* Required action
Every line below that holds "depth" must be copied.
● ● ● ●
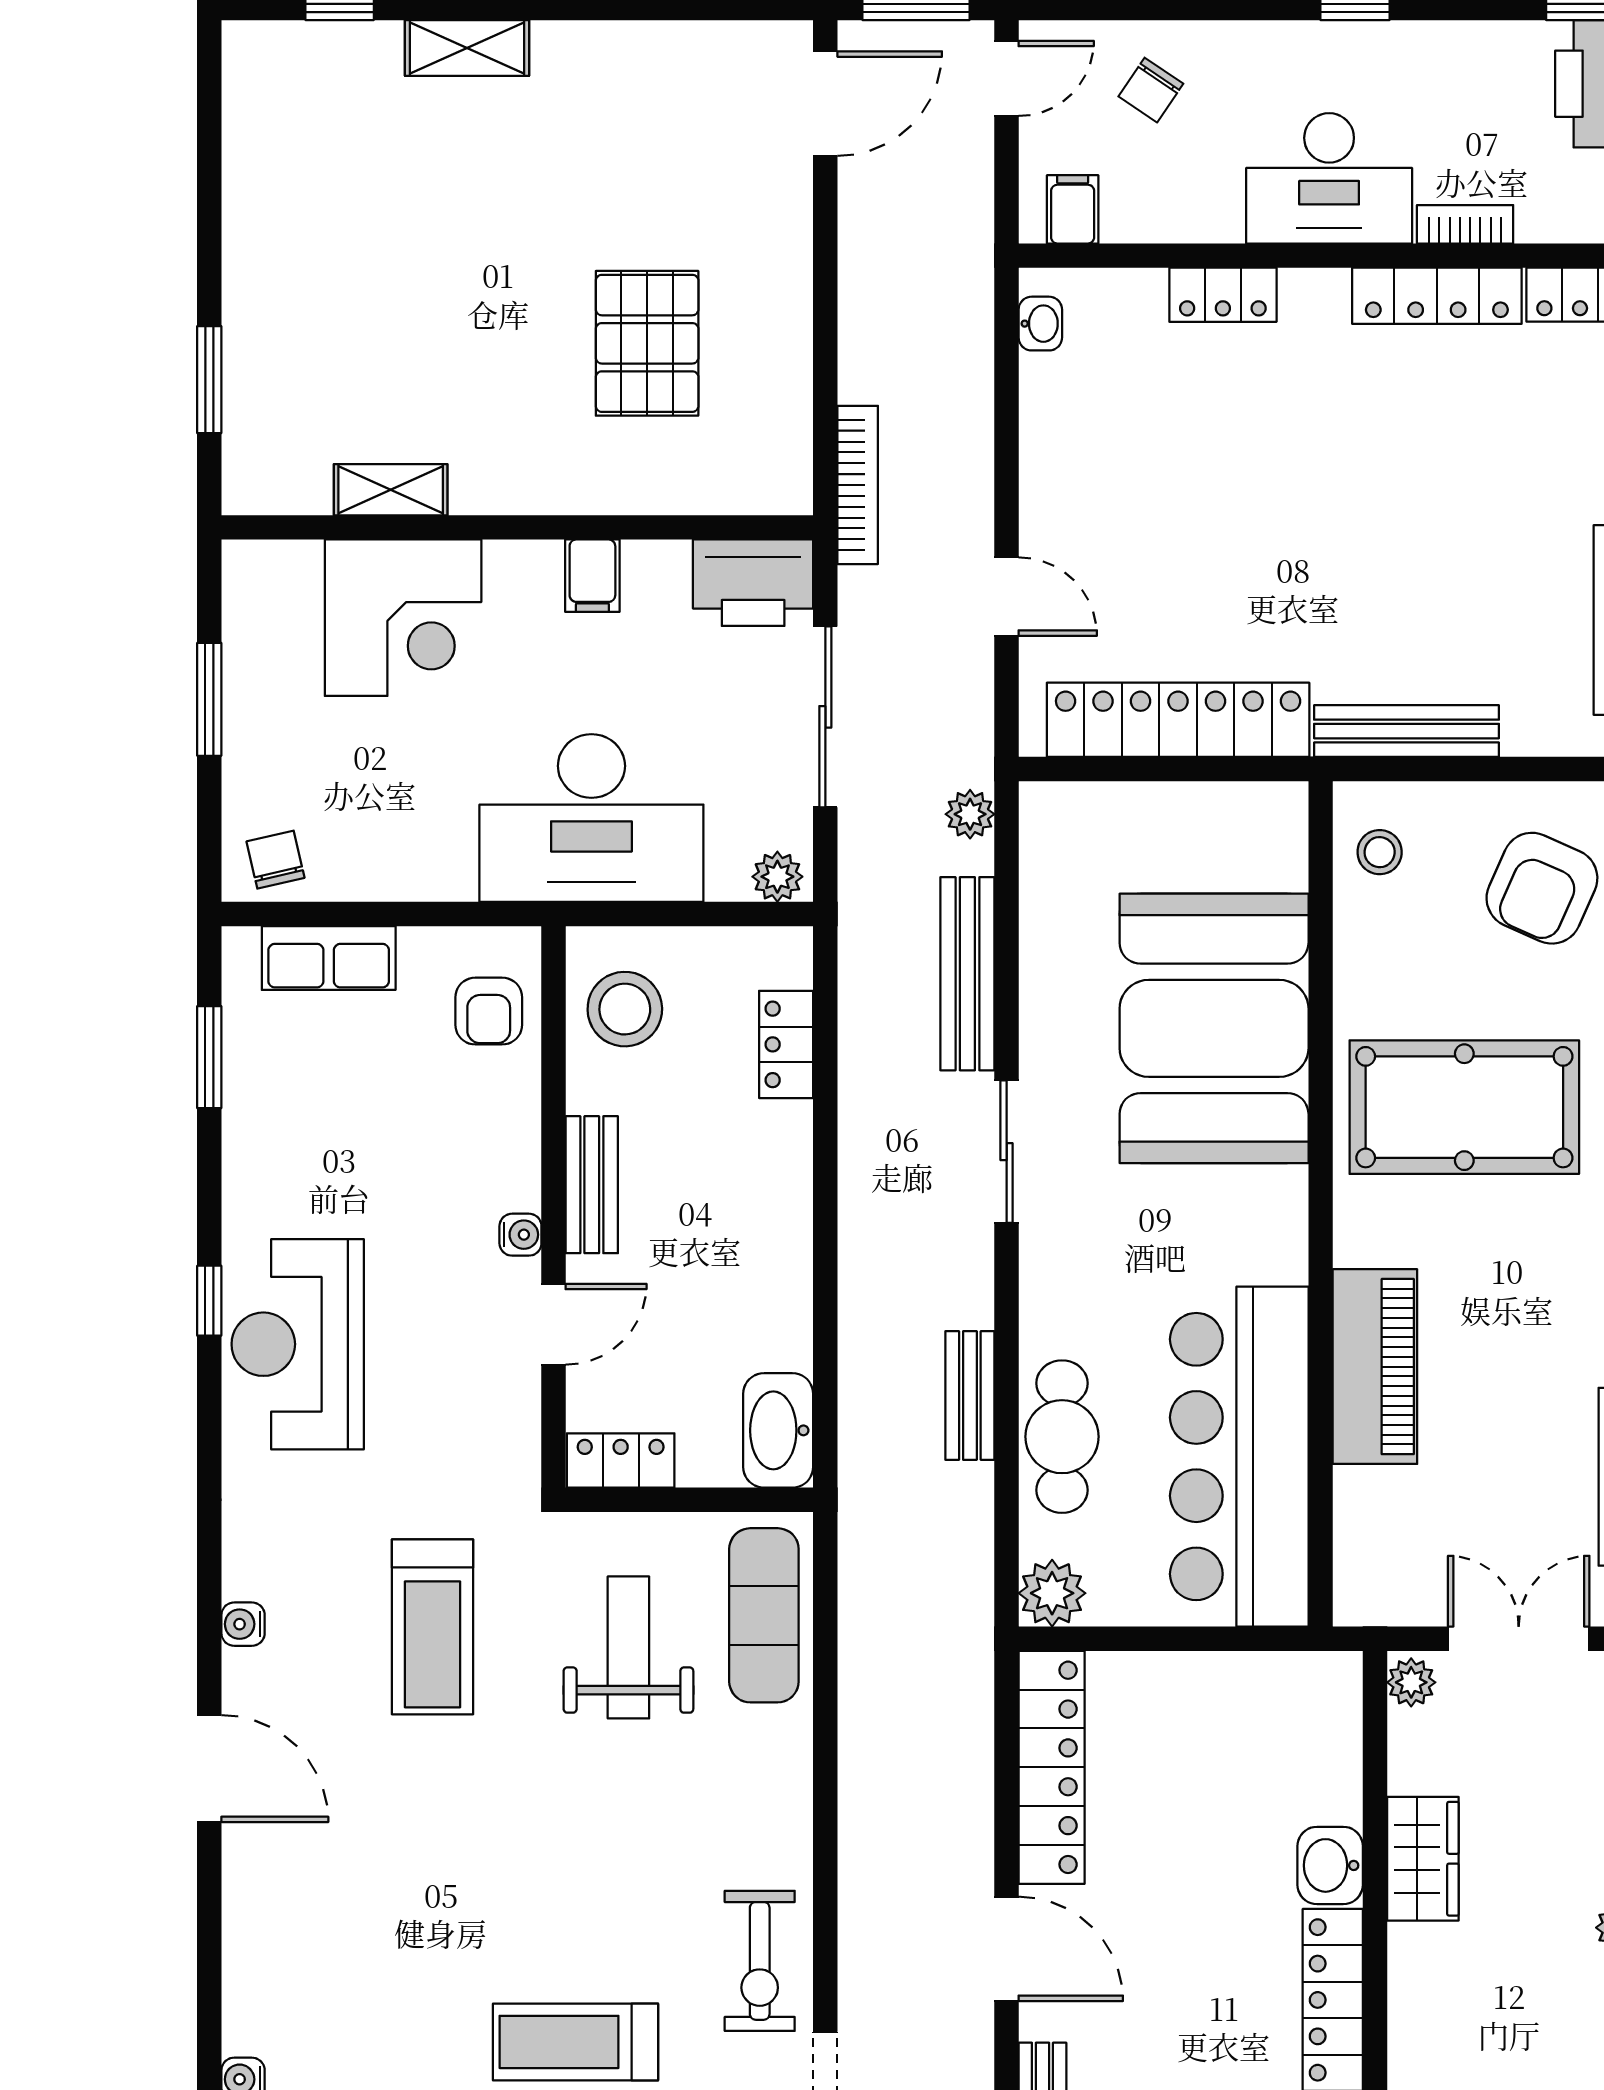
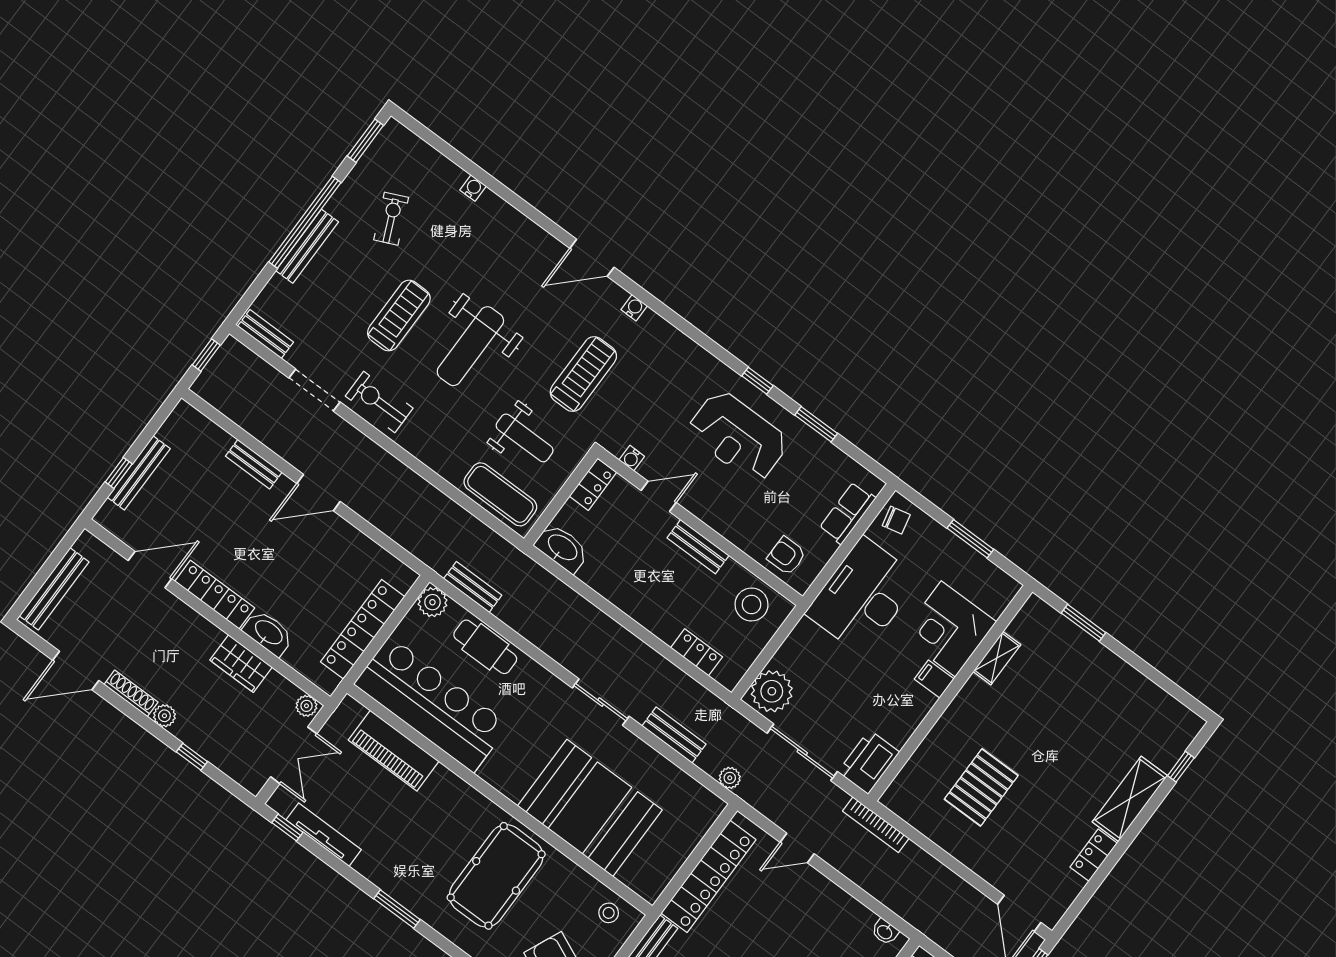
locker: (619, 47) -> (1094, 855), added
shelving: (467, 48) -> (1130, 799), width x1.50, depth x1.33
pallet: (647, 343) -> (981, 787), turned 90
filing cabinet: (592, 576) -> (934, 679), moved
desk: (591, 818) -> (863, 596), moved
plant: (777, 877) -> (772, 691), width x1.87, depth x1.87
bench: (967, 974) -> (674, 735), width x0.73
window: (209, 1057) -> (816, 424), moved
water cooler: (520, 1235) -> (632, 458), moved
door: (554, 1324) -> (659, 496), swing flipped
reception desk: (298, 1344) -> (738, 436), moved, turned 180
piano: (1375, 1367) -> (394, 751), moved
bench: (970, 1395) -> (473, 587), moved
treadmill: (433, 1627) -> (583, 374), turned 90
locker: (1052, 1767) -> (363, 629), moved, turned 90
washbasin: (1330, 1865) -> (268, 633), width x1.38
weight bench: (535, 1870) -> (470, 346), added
● ● ● ●
* Response to the exercise
shelving: (467, 48) -> (1130, 799), width x1.50, depth x1.33
plant: (777, 877) -> (772, 691), width x1.87, depth x1.87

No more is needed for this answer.